Material to process:

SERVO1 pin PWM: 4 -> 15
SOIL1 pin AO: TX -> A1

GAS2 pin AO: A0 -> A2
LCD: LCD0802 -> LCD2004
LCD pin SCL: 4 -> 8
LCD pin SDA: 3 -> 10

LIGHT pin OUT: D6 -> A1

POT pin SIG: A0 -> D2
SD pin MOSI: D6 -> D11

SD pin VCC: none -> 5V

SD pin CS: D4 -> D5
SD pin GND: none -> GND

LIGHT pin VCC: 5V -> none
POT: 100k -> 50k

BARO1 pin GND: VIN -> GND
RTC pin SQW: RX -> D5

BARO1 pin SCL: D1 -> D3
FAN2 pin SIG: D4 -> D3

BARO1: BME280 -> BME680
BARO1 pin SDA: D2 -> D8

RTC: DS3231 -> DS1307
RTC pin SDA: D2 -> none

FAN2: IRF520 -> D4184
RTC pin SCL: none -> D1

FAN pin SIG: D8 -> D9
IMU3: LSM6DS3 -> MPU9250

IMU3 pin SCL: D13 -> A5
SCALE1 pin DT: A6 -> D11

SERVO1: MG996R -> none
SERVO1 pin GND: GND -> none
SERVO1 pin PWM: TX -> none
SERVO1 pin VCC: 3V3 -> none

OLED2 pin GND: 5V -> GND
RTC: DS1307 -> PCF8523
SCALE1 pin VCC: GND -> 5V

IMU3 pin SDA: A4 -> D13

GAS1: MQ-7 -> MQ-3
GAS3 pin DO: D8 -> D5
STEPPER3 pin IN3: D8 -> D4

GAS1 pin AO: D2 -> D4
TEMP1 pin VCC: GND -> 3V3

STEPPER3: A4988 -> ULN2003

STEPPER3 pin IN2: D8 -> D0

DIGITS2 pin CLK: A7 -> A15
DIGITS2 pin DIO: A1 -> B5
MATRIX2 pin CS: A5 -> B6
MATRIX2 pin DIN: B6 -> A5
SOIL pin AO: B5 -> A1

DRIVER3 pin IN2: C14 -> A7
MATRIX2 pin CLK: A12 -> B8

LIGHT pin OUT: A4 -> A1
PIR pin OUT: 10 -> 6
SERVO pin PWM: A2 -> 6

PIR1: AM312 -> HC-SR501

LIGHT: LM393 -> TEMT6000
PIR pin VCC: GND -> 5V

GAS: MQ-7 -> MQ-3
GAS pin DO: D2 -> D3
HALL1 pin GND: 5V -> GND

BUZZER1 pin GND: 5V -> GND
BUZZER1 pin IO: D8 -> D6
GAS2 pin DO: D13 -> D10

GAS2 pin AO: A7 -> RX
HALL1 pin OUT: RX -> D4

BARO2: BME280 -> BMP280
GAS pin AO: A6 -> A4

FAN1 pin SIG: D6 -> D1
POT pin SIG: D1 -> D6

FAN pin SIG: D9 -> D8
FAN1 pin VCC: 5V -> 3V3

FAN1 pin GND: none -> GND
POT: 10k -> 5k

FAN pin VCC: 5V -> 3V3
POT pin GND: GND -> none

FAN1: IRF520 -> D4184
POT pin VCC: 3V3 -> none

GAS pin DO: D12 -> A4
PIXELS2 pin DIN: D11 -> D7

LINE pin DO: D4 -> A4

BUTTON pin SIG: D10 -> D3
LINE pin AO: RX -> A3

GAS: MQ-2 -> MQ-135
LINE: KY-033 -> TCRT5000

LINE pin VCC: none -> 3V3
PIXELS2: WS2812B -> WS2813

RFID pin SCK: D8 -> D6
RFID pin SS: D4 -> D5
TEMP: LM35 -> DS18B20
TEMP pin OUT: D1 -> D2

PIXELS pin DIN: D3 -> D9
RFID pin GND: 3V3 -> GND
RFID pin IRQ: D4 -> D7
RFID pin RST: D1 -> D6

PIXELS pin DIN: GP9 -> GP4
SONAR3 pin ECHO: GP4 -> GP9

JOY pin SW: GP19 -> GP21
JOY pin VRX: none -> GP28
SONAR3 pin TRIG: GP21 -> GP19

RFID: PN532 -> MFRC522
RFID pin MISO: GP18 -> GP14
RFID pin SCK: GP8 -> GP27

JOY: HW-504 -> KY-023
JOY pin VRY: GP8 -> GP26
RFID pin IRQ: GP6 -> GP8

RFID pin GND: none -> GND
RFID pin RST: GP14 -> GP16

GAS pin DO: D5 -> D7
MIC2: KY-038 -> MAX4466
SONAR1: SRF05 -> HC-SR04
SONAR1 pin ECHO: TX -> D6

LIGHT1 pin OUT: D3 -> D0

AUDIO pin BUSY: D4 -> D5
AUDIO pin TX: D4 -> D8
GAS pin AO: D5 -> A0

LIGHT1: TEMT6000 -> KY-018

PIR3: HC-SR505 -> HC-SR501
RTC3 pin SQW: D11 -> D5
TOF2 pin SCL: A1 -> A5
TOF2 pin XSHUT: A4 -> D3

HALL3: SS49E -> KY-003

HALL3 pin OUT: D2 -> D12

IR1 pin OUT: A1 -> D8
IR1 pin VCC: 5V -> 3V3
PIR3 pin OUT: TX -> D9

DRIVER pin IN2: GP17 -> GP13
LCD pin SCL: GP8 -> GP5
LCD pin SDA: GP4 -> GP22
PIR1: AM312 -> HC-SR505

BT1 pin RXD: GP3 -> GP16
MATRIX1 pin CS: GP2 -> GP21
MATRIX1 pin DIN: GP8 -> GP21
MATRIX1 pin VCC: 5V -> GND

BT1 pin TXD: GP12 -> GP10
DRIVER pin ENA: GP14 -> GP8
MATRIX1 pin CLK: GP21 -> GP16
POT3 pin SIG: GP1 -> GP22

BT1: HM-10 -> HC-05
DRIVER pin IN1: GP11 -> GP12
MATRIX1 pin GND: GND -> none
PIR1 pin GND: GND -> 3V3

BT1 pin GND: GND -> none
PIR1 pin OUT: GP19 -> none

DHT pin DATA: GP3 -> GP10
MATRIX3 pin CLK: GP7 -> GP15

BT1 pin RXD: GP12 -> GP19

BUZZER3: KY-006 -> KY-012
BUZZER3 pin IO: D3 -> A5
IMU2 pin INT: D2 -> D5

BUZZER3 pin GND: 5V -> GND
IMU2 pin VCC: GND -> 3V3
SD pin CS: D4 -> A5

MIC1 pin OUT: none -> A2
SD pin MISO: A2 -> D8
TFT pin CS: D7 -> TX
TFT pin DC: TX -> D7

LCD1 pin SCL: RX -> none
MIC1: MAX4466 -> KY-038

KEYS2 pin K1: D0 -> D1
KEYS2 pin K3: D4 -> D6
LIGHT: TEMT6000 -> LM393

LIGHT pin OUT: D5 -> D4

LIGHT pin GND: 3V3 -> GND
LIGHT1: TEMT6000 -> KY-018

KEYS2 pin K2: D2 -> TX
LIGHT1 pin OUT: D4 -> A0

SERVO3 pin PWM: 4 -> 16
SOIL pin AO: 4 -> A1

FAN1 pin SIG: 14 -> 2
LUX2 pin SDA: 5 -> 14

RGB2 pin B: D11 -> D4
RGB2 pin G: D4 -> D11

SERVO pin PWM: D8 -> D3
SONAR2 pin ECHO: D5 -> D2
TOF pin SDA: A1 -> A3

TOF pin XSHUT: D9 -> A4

Description of the task: In full and without error, retype the entries above.

Answer:
SERVO1 pin PWM: 4 -> 15
SOIL1 pin AO: TX -> A1

GAS2 pin AO: A0 -> A2
LCD: LCD0802 -> LCD2004
LCD pin SCL: 4 -> 8
LCD pin SDA: 3 -> 10

LIGHT pin OUT: D6 -> A1

POT pin SIG: A0 -> D2
SD pin MOSI: D6 -> D11

SD pin VCC: none -> 5V

SD pin CS: D4 -> D5
SD pin GND: none -> GND

LIGHT pin VCC: 5V -> none
POT: 100k -> 50k

BARO1 pin GND: VIN -> GND
RTC pin SQW: RX -> D5

BARO1 pin SCL: D1 -> D3
FAN2 pin SIG: D4 -> D3

BARO1: BME280 -> BME680
BARO1 pin SDA: D2 -> D8

RTC: DS3231 -> DS1307
RTC pin SDA: D2 -> none

FAN2: IRF520 -> D4184
RTC pin SCL: none -> D1

FAN pin SIG: D8 -> D9
IMU3: LSM6DS3 -> MPU9250

IMU3 pin SCL: D13 -> A5
SCALE1 pin DT: A6 -> D11

SERVO1: MG996R -> none
SERVO1 pin GND: GND -> none
SERVO1 pin PWM: TX -> none
SERVO1 pin VCC: 3V3 -> none

OLED2 pin GND: 5V -> GND
RTC: DS1307 -> PCF8523
SCALE1 pin VCC: GND -> 5V

IMU3 pin SDA: A4 -> D13

GAS1: MQ-7 -> MQ-3
GAS3 pin DO: D8 -> D5
STEPPER3 pin IN3: D8 -> D4

GAS1 pin AO: D2 -> D4
TEMP1 pin VCC: GND -> 3V3

STEPPER3: A4988 -> ULN2003

STEPPER3 pin IN2: D8 -> D0

DIGITS2 pin CLK: A7 -> A15
DIGITS2 pin DIO: A1 -> B5
MATRIX2 pin CS: A5 -> B6
MATRIX2 pin DIN: B6 -> A5
SOIL pin AO: B5 -> A1

DRIVER3 pin IN2: C14 -> A7
MATRIX2 pin CLK: A12 -> B8

LIGHT pin OUT: A4 -> A1
PIR pin OUT: 10 -> 6
SERVO pin PWM: A2 -> 6

PIR1: AM312 -> HC-SR501

LIGHT: LM393 -> TEMT6000
PIR pin VCC: GND -> 5V

GAS: MQ-7 -> MQ-3
GAS pin DO: D2 -> D3
HALL1 pin GND: 5V -> GND

BUZZER1 pin GND: 5V -> GND
BUZZER1 pin IO: D8 -> D6
GAS2 pin DO: D13 -> D10

GAS2 pin AO: A7 -> RX
HALL1 pin OUT: RX -> D4

BARO2: BME280 -> BMP280
GAS pin AO: A6 -> A4

FAN1 pin SIG: D6 -> D1
POT pin SIG: D1 -> D6

FAN pin SIG: D9 -> D8
FAN1 pin VCC: 5V -> 3V3

FAN1 pin GND: none -> GND
POT: 10k -> 5k

FAN pin VCC: 5V -> 3V3
POT pin GND: GND -> none

FAN1: IRF520 -> D4184
POT pin VCC: 3V3 -> none

GAS pin DO: D12 -> A4
PIXELS2 pin DIN: D11 -> D7

LINE pin DO: D4 -> A4

BUTTON pin SIG: D10 -> D3
LINE pin AO: RX -> A3

GAS: MQ-2 -> MQ-135
LINE: KY-033 -> TCRT5000

LINE pin VCC: none -> 3V3
PIXELS2: WS2812B -> WS2813

RFID pin SCK: D8 -> D6
RFID pin SS: D4 -> D5
TEMP: LM35 -> DS18B20
TEMP pin OUT: D1 -> D2

PIXELS pin DIN: D3 -> D9
RFID pin GND: 3V3 -> GND
RFID pin IRQ: D4 -> D7
RFID pin RST: D1 -> D6

PIXELS pin DIN: GP9 -> GP4
SONAR3 pin ECHO: GP4 -> GP9

JOY pin SW: GP19 -> GP21
JOY pin VRX: none -> GP28
SONAR3 pin TRIG: GP21 -> GP19

RFID: PN532 -> MFRC522
RFID pin MISO: GP18 -> GP14
RFID pin SCK: GP8 -> GP27

JOY: HW-504 -> KY-023
JOY pin VRY: GP8 -> GP26
RFID pin IRQ: GP6 -> GP8

RFID pin GND: none -> GND
RFID pin RST: GP14 -> GP16

GAS pin DO: D5 -> D7
MIC2: KY-038 -> MAX4466
SONAR1: SRF05 -> HC-SR04
SONAR1 pin ECHO: TX -> D6

LIGHT1 pin OUT: D3 -> D0

AUDIO pin BUSY: D4 -> D5
AUDIO pin TX: D4 -> D8
GAS pin AO: D5 -> A0

LIGHT1: TEMT6000 -> KY-018

PIR3: HC-SR505 -> HC-SR501
RTC3 pin SQW: D11 -> D5
TOF2 pin SCL: A1 -> A5
TOF2 pin XSHUT: A4 -> D3

HALL3: SS49E -> KY-003

HALL3 pin OUT: D2 -> D12

IR1 pin OUT: A1 -> D8
IR1 pin VCC: 5V -> 3V3
PIR3 pin OUT: TX -> D9

DRIVER pin IN2: GP17 -> GP13
LCD pin SCL: GP8 -> GP5
LCD pin SDA: GP4 -> GP22
PIR1: AM312 -> HC-SR505

BT1 pin RXD: GP3 -> GP16
MATRIX1 pin CS: GP2 -> GP21
MATRIX1 pin DIN: GP8 -> GP21
MATRIX1 pin VCC: 5V -> GND

BT1 pin TXD: GP12 -> GP10
DRIVER pin ENA: GP14 -> GP8
MATRIX1 pin CLK: GP21 -> GP16
POT3 pin SIG: GP1 -> GP22

BT1: HM-10 -> HC-05
DRIVER pin IN1: GP11 -> GP12
MATRIX1 pin GND: GND -> none
PIR1 pin GND: GND -> 3V3

BT1 pin GND: GND -> none
PIR1 pin OUT: GP19 -> none

DHT pin DATA: GP3 -> GP10
MATRIX3 pin CLK: GP7 -> GP15

BT1 pin RXD: GP12 -> GP19

BUZZER3: KY-006 -> KY-012
BUZZER3 pin IO: D3 -> A5
IMU2 pin INT: D2 -> D5

BUZZER3 pin GND: 5V -> GND
IMU2 pin VCC: GND -> 3V3
SD pin CS: D4 -> A5

MIC1 pin OUT: none -> A2
SD pin MISO: A2 -> D8
TFT pin CS: D7 -> TX
TFT pin DC: TX -> D7

LCD1 pin SCL: RX -> none
MIC1: MAX4466 -> KY-038

KEYS2 pin K1: D0 -> D1
KEYS2 pin K3: D4 -> D6
LIGHT: TEMT6000 -> LM393

LIGHT pin OUT: D5 -> D4

LIGHT pin GND: 3V3 -> GND
LIGHT1: TEMT6000 -> KY-018

KEYS2 pin K2: D2 -> TX
LIGHT1 pin OUT: D4 -> A0

SERVO3 pin PWM: 4 -> 16
SOIL pin AO: 4 -> A1

FAN1 pin SIG: 14 -> 2
LUX2 pin SDA: 5 -> 14

RGB2 pin B: D11 -> D4
RGB2 pin G: D4 -> D11

SERVO pin PWM: D8 -> D3
SONAR2 pin ECHO: D5 -> D2
TOF pin SDA: A1 -> A3

TOF pin XSHUT: D9 -> A4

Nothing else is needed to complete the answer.